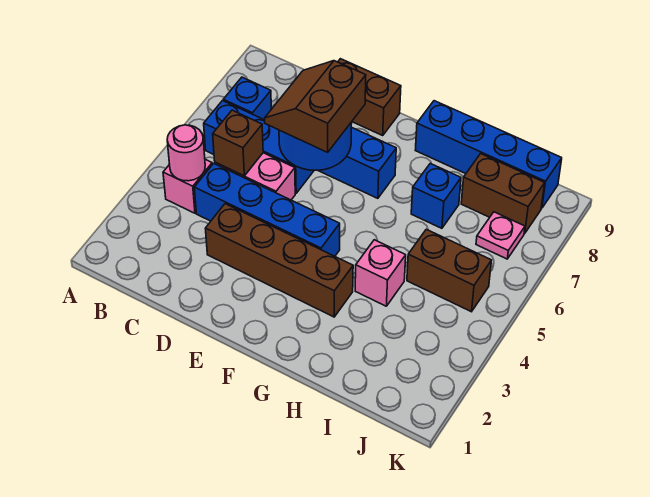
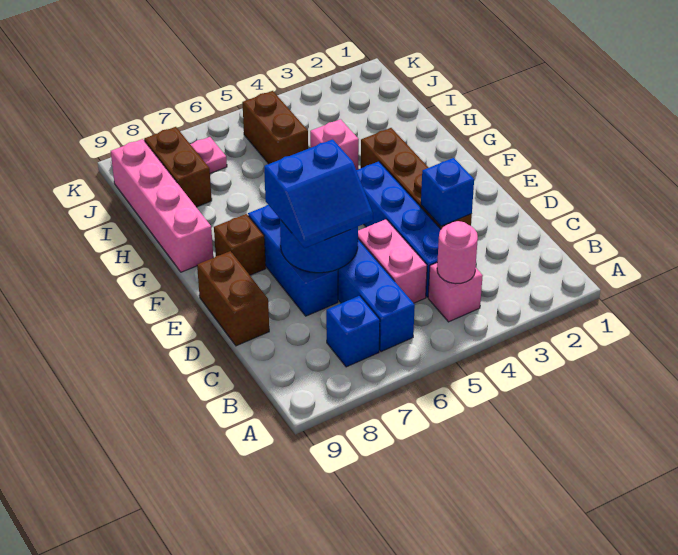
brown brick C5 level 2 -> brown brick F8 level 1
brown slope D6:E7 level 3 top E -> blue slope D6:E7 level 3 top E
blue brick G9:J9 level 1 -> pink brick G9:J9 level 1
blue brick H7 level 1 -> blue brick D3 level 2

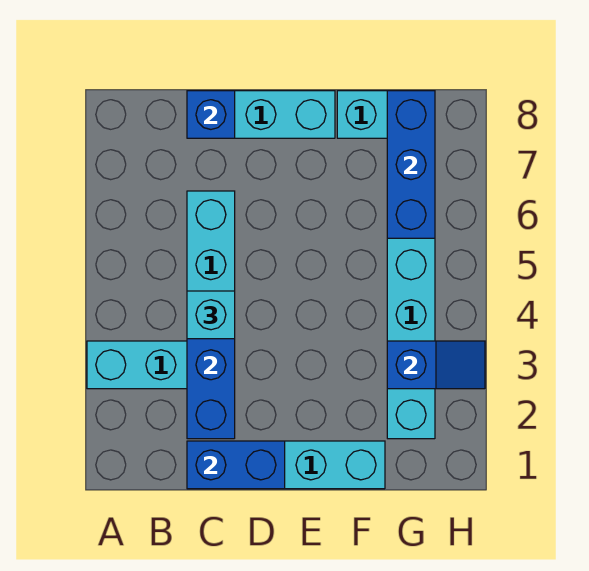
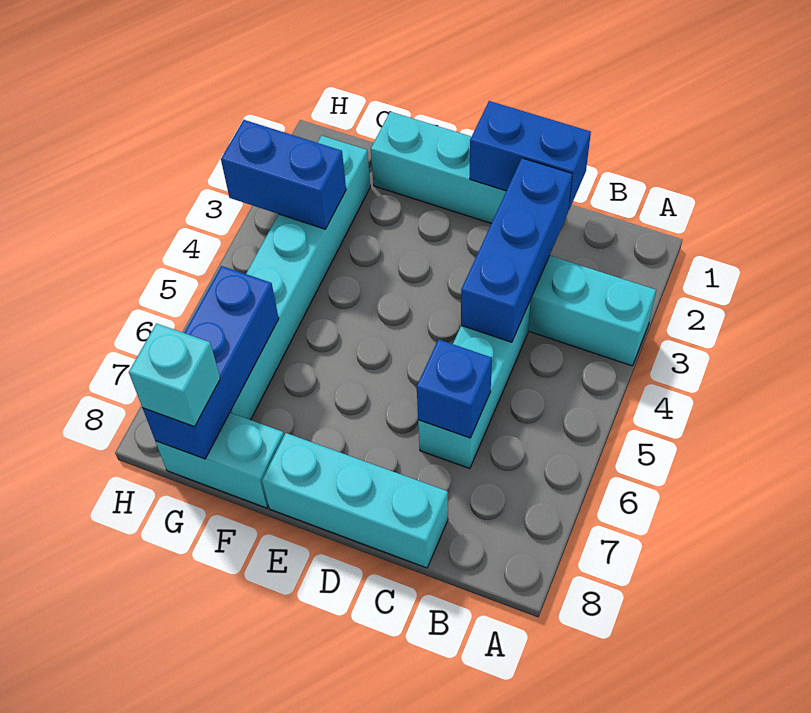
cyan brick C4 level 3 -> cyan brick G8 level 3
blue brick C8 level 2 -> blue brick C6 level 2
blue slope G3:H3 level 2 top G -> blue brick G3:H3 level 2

### Description of the task
Wherever the string "brick" appears in the records above, copy the line it sits in.

### Output for this exercise
brown brick C5 level 2 -> brown brick F8 level 1
blue brick G9:J9 level 1 -> pink brick G9:J9 level 1
blue brick H7 level 1 -> blue brick D3 level 2
cyan brick C4 level 3 -> cyan brick G8 level 3
blue brick C8 level 2 -> blue brick C6 level 2
blue slope G3:H3 level 2 top G -> blue brick G3:H3 level 2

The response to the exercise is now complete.